**ACTION ITEM**
From the entries below, copy each line in which the word "blue" occurs.

**SOURCE RECORDS**
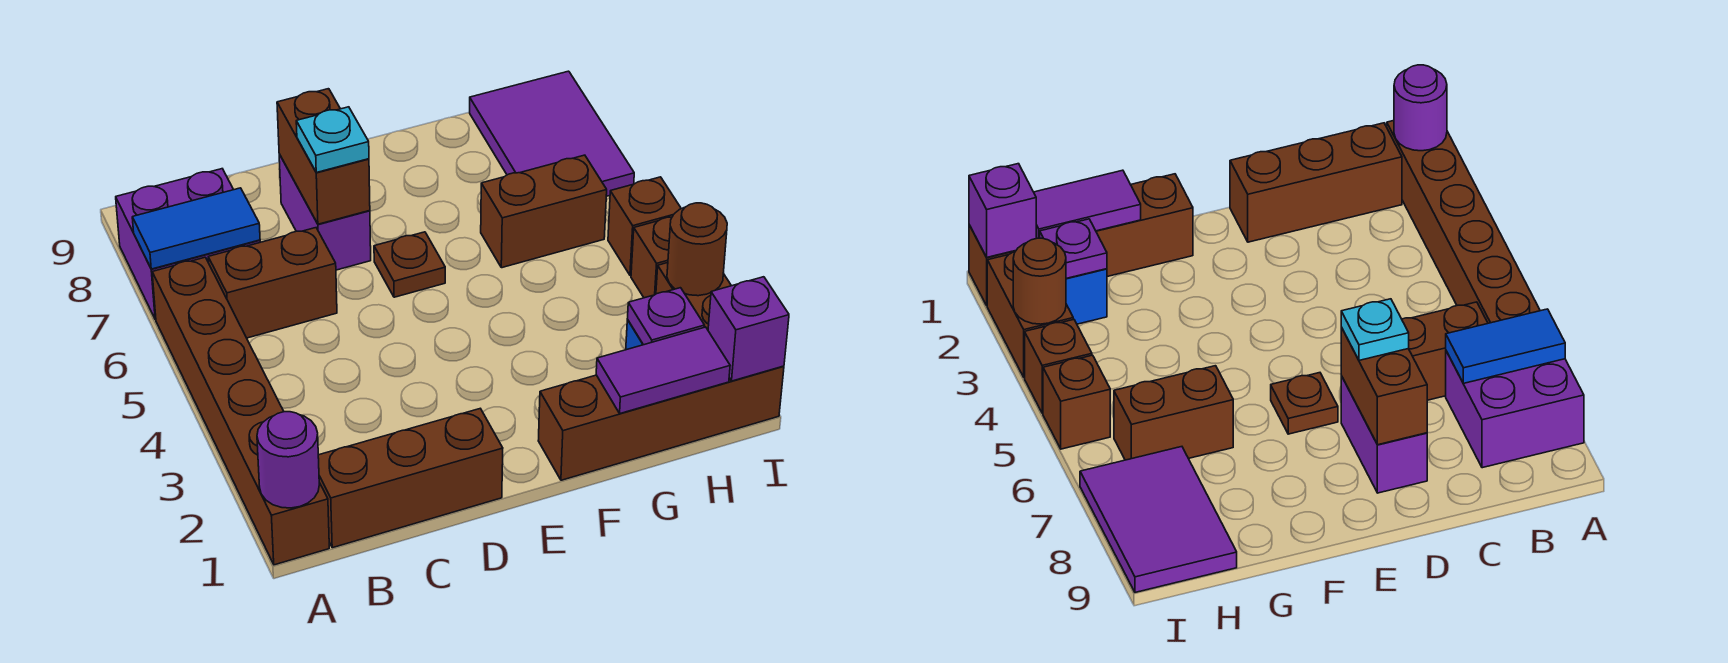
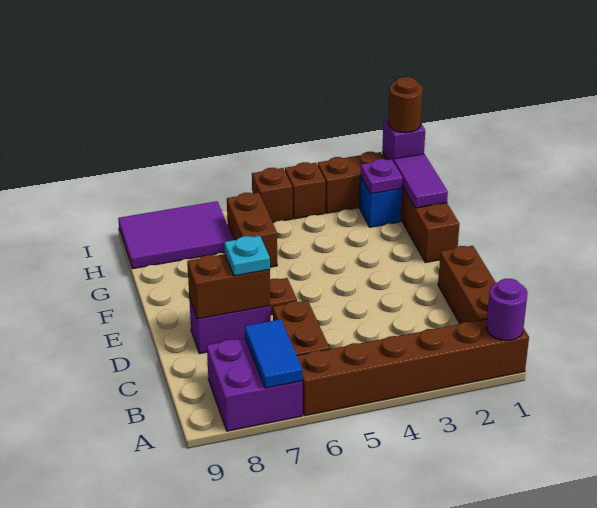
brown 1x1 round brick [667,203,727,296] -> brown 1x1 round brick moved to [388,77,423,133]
--
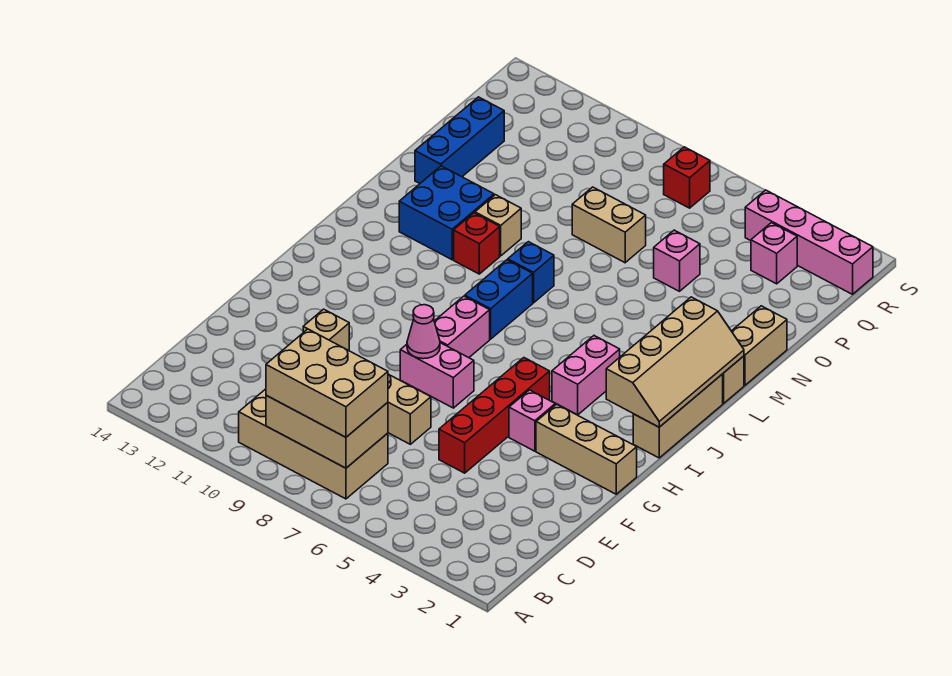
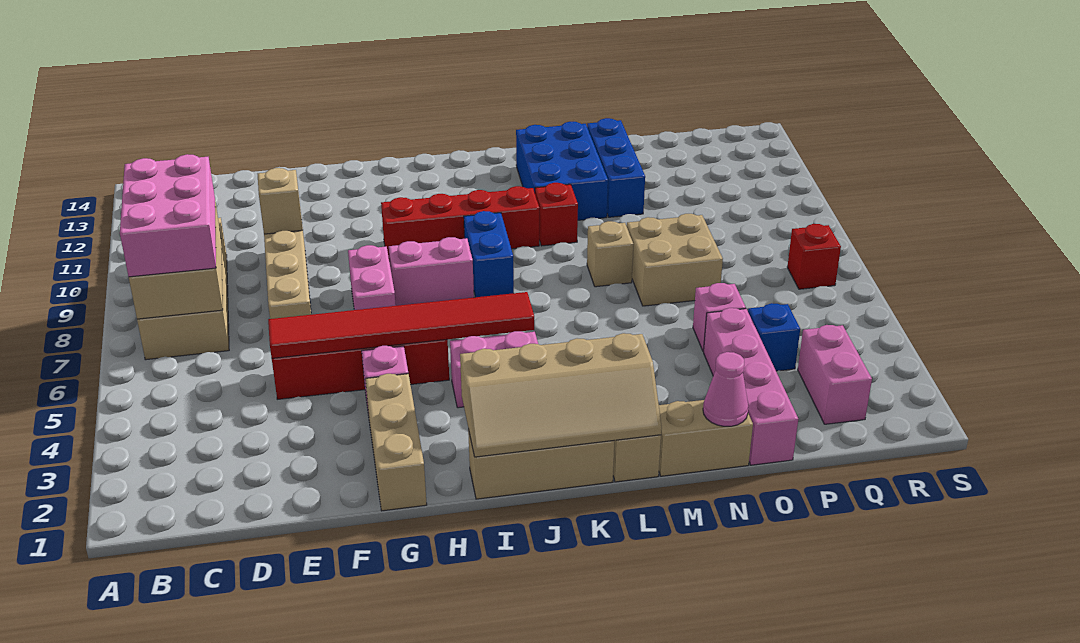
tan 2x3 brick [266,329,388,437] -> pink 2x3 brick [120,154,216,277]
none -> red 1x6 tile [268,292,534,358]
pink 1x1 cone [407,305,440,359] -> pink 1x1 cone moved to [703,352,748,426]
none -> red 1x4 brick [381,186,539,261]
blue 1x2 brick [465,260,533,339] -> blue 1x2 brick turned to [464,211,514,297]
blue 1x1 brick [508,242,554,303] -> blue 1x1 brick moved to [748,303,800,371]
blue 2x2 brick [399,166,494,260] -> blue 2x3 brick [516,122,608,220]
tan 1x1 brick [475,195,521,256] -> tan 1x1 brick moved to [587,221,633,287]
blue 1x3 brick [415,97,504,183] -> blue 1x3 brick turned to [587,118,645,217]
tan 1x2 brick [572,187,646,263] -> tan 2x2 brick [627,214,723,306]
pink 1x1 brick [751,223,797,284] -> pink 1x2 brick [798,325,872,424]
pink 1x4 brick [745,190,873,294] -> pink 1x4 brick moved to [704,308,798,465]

**EXPECTED ANSWER**
blue 1x2 brick [465,260,533,339] -> blue 1x2 brick turned to [464,211,514,297]
blue 1x1 brick [508,242,554,303] -> blue 1x1 brick moved to [748,303,800,371]
blue 2x2 brick [399,166,494,260] -> blue 2x3 brick [516,122,608,220]
blue 1x3 brick [415,97,504,183] -> blue 1x3 brick turned to [587,118,645,217]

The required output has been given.